### Problem
The pictures get left out, but everything else in the listing below must be duplicated exactly.

### Dataset content
##############################
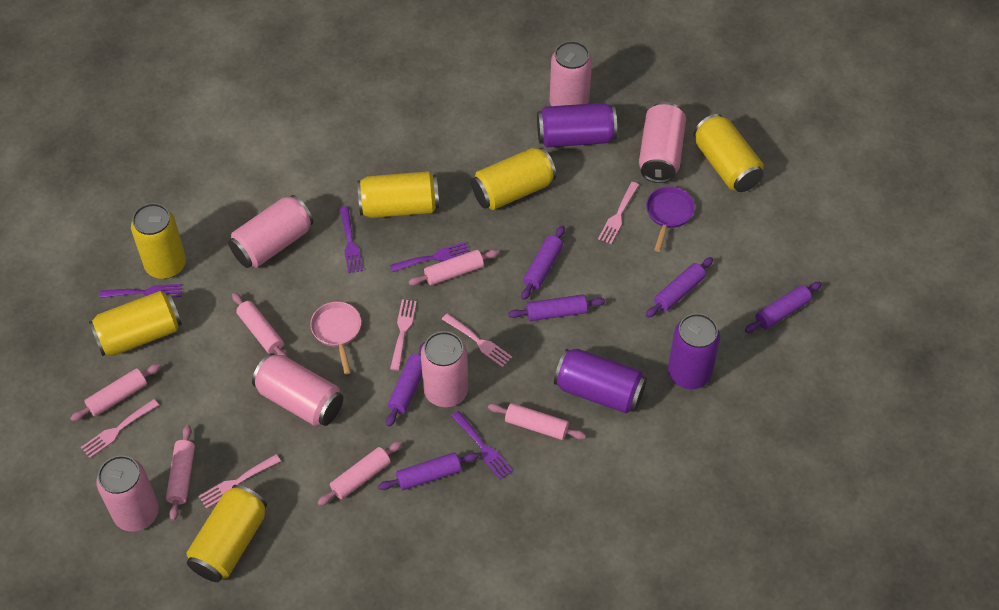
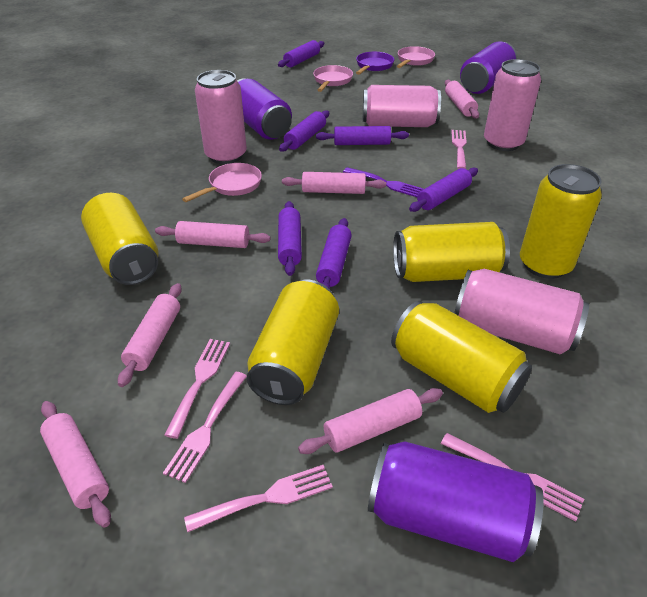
pink can: 6 -> 4
pink pan: 1 -> 3
purple fork: 4 -> 1
yellow can: 6 -> 5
##############################
### Task result
pink can: 6 -> 4
pink pan: 1 -> 3
purple fork: 4 -> 1
yellow can: 6 -> 5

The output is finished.